■ How to complete this task
Which lines run from the one containing "Brille/schwarz -> Bowlingkegel/weiß" through the end of the material? Transcribe them word for word, and only them.

___ Source material ___

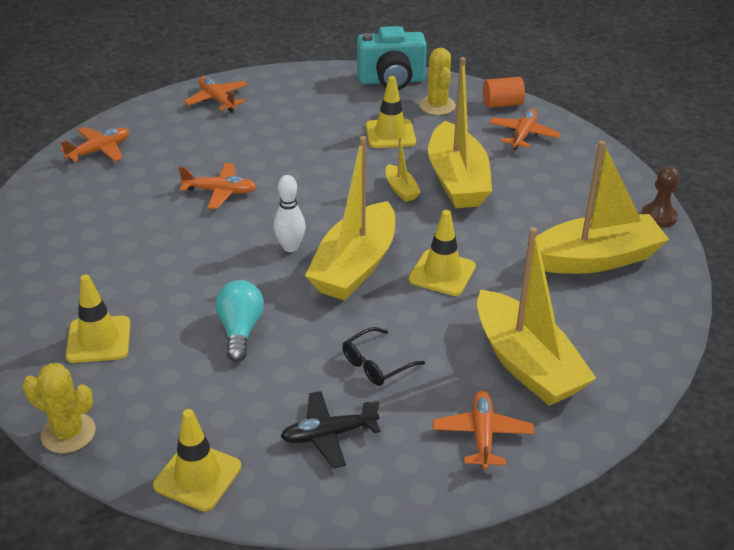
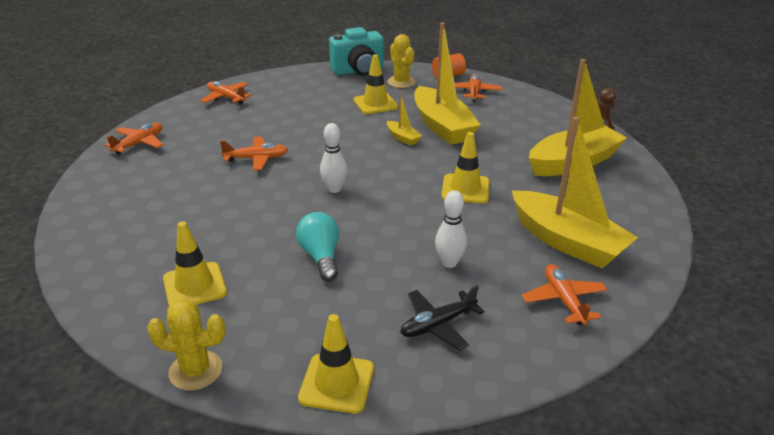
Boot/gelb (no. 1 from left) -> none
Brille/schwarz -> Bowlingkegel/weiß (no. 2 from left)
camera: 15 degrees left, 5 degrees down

___

■ Result of this exercise
Brille/schwarz -> Bowlingkegel/weiß (no. 2 from left)
camera: 15 degrees left, 5 degrees down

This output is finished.